_Your goal_. The expected output is exactly the lines below, starting at the line with "(pomarańczowy) (2nd from" and ending at the line with "(niebieski) (2nd from", both included; no other line belongs in it.

(Scene edit records)
▬▬▬▬▬▬
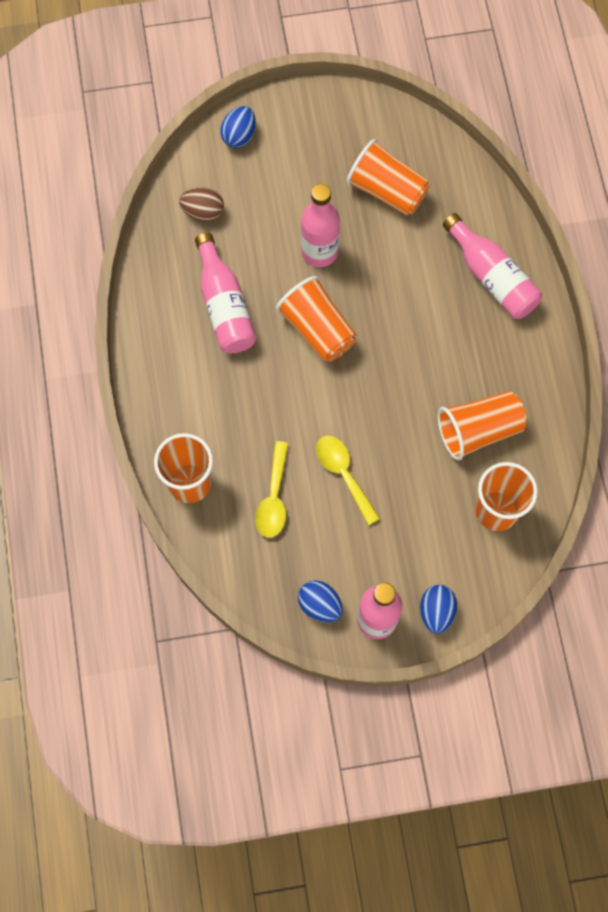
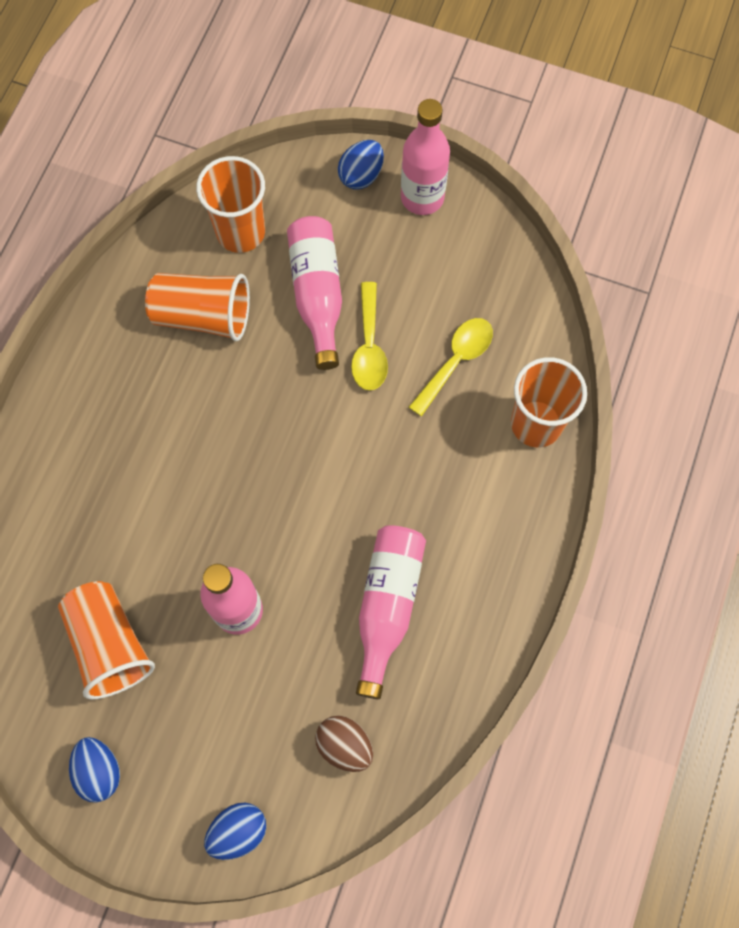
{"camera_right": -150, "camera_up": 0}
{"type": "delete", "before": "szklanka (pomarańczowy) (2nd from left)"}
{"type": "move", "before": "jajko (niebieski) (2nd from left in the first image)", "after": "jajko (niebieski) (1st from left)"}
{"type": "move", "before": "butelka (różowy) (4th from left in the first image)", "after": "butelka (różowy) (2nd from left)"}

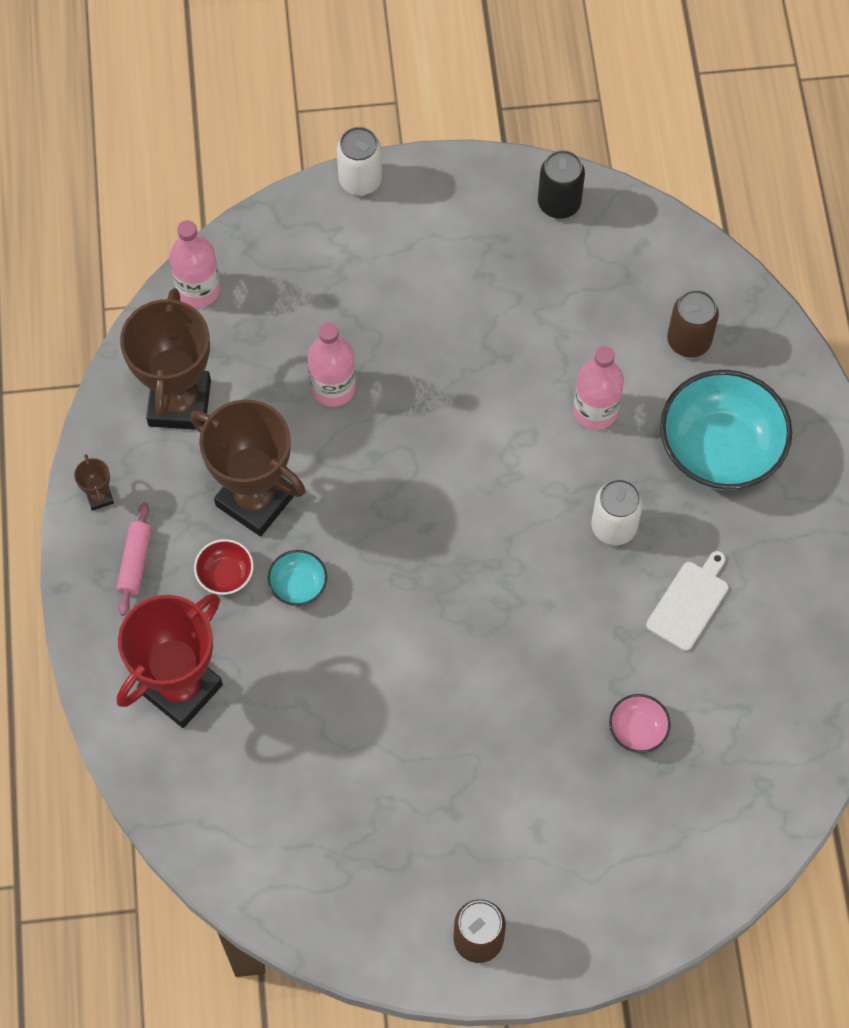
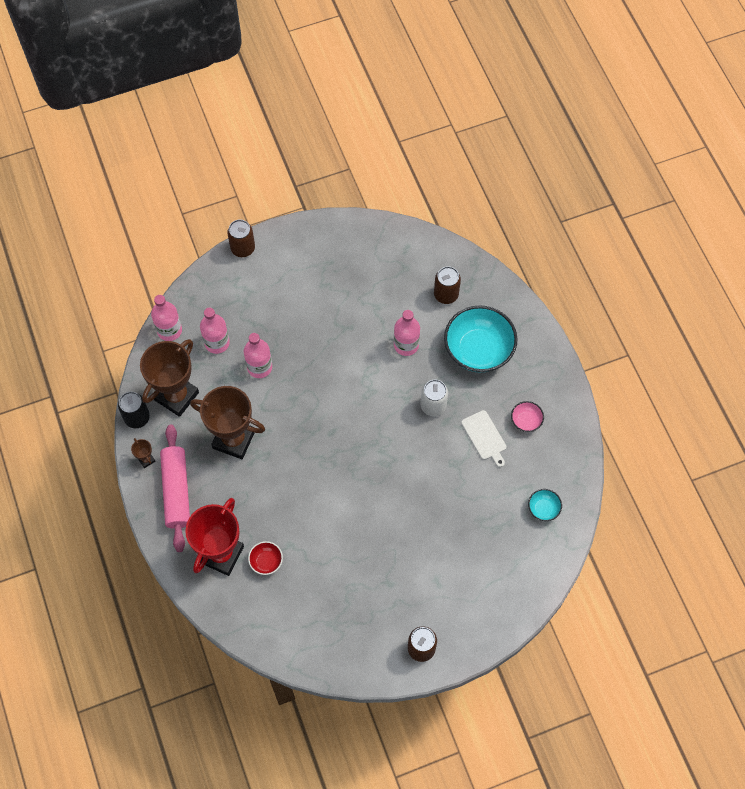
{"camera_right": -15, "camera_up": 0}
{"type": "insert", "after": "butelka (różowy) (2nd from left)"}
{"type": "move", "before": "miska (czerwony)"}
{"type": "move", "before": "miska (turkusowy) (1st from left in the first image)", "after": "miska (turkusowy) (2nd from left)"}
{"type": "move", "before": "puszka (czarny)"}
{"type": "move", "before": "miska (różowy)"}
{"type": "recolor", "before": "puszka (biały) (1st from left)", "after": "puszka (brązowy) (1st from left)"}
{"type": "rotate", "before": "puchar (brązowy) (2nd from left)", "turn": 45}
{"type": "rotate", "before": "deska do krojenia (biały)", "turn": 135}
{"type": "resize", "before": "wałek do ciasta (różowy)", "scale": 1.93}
▬▬▬▬▬▬
_Output of the exercise_.
{"type": "delete", "before": "szklanka (pomarańczowy) (2nd from left)"}
{"type": "move", "before": "jajko (niebieski) (2nd from left in the first image)", "after": "jajko (niebieski) (1st from left)"}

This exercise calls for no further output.